EXERCISE PROMPT: Give the records below again, word for word. No pictures belong in the copy.

Dataset entries
▼

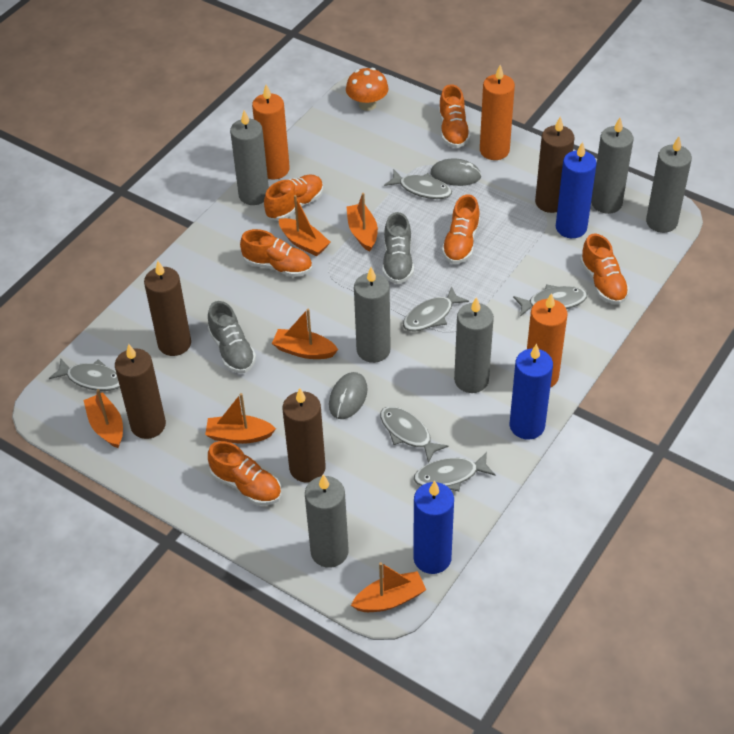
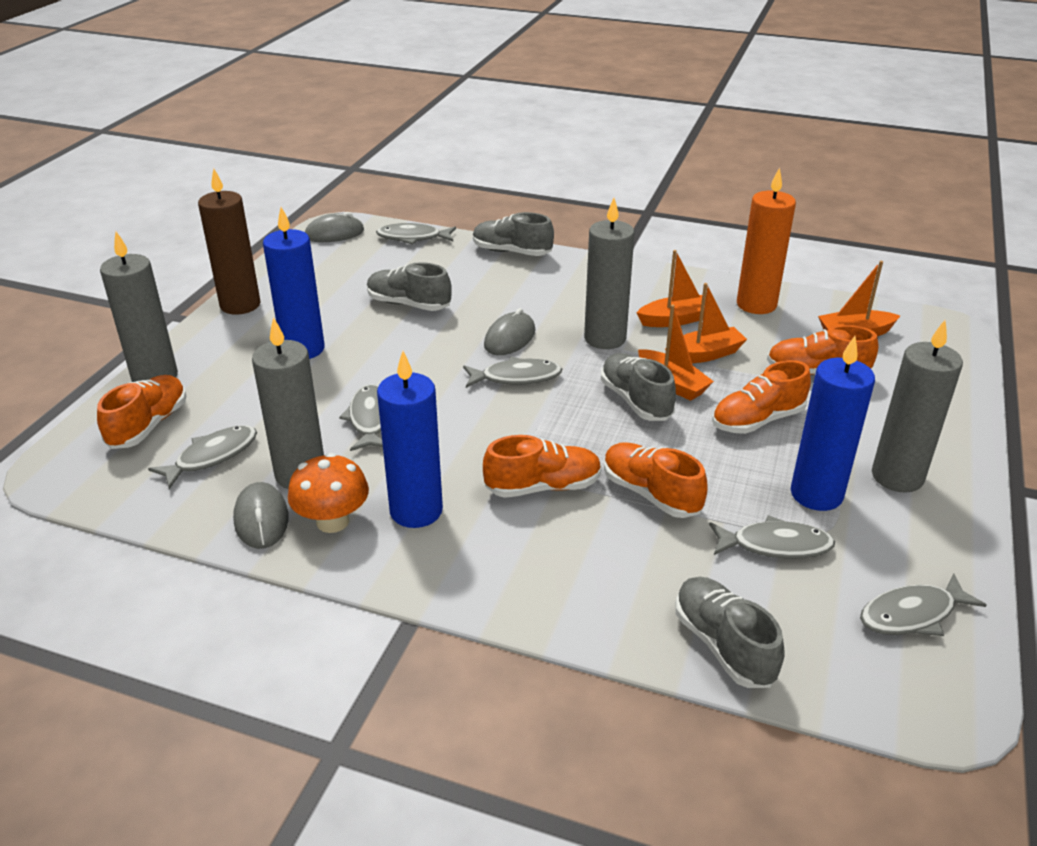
brown candle: [115,344,166,439] [144,261,191,356] [282,388,326,482] [535,116,574,213] = 4 -> [198,168,261,315] = 1
grey candle: [230,110,269,205] [305,474,349,568] [354,267,391,363] [454,297,494,393] [591,118,633,214] [646,137,692,233] = 6 -> [100,232,178,382] [252,317,324,489] [584,198,635,349] [872,320,963,493] = 4
grey mouse: [329,372,368,419] [430,158,481,186] = 2 -> [233,482,289,549] [305,212,364,242] [484,308,535,355] = 3
grey shoe: [208,301,256,373] [383,212,414,284] = 2 -> [367,262,452,311] [473,212,554,256] [601,353,676,421] [675,577,785,688] = 4
orange boat: [83,389,123,448] [205,393,276,444] [272,309,338,359] [279,195,330,256] [346,193,378,252] [351,562,426,612] = 6 -> [636,250,706,327] [638,304,714,401] [665,283,747,363] [818,261,900,336] = 4
orange candle: [252,85,290,179] [480,65,515,160] [527,293,567,388] = 3 -> [737,167,796,314] = 1
orange shoe: [208,441,281,506] [240,229,312,277] [264,175,323,221] [439,84,471,148] [442,195,480,264] [580,233,629,304] = 6 -> [97,375,186,449] [483,435,602,498] [604,442,708,518] [712,360,811,434] [767,325,878,375] = 5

▲

TASK OUTPUT:
brown candle: [115,344,166,439] [144,261,191,356] [282,388,326,482] [535,116,574,213] = 4 -> [198,168,261,315] = 1
grey candle: [230,110,269,205] [305,474,349,568] [354,267,391,363] [454,297,494,393] [591,118,633,214] [646,137,692,233] = 6 -> [100,232,178,382] [252,317,324,489] [584,198,635,349] [872,320,963,493] = 4
grey mouse: [329,372,368,419] [430,158,481,186] = 2 -> [233,482,289,549] [305,212,364,242] [484,308,535,355] = 3
grey shoe: [208,301,256,373] [383,212,414,284] = 2 -> [367,262,452,311] [473,212,554,256] [601,353,676,421] [675,577,785,688] = 4
orange boat: [83,389,123,448] [205,393,276,444] [272,309,338,359] [279,195,330,256] [346,193,378,252] [351,562,426,612] = 6 -> [636,250,706,327] [638,304,714,401] [665,283,747,363] [818,261,900,336] = 4
orange candle: [252,85,290,179] [480,65,515,160] [527,293,567,388] = 3 -> [737,167,796,314] = 1
orange shoe: [208,441,281,506] [240,229,312,277] [264,175,323,221] [439,84,471,148] [442,195,480,264] [580,233,629,304] = 6 -> [97,375,186,449] [483,435,602,498] [604,442,708,518] [712,360,811,434] [767,325,878,375] = 5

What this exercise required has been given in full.